Material provided section start
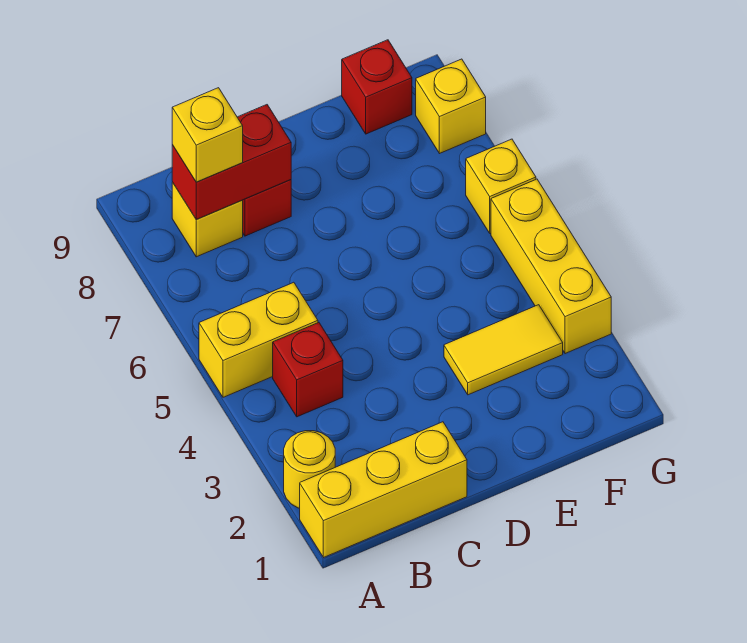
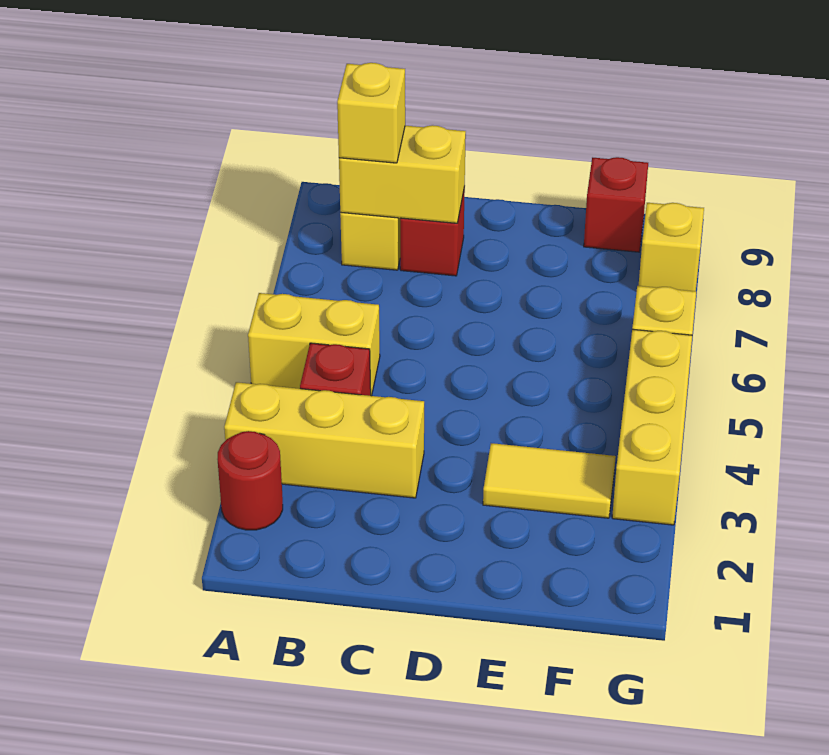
yellow brick A1:C1 level 1 -> yellow brick A3:C3 level 1
yellow round brick A2 level 1 -> red round brick A2 level 1
red brick B8:C8 level 2 -> yellow brick B8:C8 level 2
Material provided section end
After removing the pictures, restate the whole listing above word for word.

yellow brick A1:C1 level 1 -> yellow brick A3:C3 level 1
yellow round brick A2 level 1 -> red round brick A2 level 1
red brick B8:C8 level 2 -> yellow brick B8:C8 level 2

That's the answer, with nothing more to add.